• **PROBLEM DETAILS**: A verbatim reproduction of the lines below, from the line containing "green teddy bear" through the line containing "camera: 165 degrees right, 0 degrees up", both ends included, is the whole required output.

• **Source data**:
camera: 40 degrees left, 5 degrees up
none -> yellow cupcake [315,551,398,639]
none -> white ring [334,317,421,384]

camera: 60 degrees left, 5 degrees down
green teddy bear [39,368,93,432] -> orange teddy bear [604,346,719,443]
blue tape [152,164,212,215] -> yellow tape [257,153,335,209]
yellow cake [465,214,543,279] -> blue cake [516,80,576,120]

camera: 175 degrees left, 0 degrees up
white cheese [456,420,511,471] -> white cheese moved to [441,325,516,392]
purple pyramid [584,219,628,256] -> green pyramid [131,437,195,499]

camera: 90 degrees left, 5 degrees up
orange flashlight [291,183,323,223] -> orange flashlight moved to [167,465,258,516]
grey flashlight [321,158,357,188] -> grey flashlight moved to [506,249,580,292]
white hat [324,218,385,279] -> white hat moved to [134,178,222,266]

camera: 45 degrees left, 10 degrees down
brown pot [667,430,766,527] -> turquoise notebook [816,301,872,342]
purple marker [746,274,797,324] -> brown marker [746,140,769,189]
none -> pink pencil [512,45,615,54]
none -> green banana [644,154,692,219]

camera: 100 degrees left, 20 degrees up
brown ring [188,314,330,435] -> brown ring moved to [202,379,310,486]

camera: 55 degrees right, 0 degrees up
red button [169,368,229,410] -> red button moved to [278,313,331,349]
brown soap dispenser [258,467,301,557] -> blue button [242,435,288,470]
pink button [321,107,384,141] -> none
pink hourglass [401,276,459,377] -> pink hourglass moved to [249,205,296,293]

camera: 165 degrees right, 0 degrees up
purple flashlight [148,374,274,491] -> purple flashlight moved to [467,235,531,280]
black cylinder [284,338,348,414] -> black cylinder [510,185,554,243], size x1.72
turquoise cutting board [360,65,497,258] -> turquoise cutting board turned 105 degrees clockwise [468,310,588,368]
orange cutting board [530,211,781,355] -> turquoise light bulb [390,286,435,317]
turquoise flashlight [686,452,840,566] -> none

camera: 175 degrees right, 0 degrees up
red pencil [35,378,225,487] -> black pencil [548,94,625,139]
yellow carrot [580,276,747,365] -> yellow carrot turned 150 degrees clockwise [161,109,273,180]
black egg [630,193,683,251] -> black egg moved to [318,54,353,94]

• **RESPONSE TO THIS EXERCISE**:
green teddy bear [39,368,93,432] -> orange teddy bear [604,346,719,443]
blue tape [152,164,212,215] -> yellow tape [257,153,335,209]
yellow cake [465,214,543,279] -> blue cake [516,80,576,120]

camera: 175 degrees left, 0 degrees up
white cheese [456,420,511,471] -> white cheese moved to [441,325,516,392]
purple pyramid [584,219,628,256] -> green pyramid [131,437,195,499]

camera: 90 degrees left, 5 degrees up
orange flashlight [291,183,323,223] -> orange flashlight moved to [167,465,258,516]
grey flashlight [321,158,357,188] -> grey flashlight moved to [506,249,580,292]
white hat [324,218,385,279] -> white hat moved to [134,178,222,266]

camera: 45 degrees left, 10 degrees down
brown pot [667,430,766,527] -> turquoise notebook [816,301,872,342]
purple marker [746,274,797,324] -> brown marker [746,140,769,189]
none -> pink pencil [512,45,615,54]
none -> green banana [644,154,692,219]

camera: 100 degrees left, 20 degrees up
brown ring [188,314,330,435] -> brown ring moved to [202,379,310,486]

camera: 55 degrees right, 0 degrees up
red button [169,368,229,410] -> red button moved to [278,313,331,349]
brown soap dispenser [258,467,301,557] -> blue button [242,435,288,470]
pink button [321,107,384,141] -> none
pink hourglass [401,276,459,377] -> pink hourglass moved to [249,205,296,293]

camera: 165 degrees right, 0 degrees up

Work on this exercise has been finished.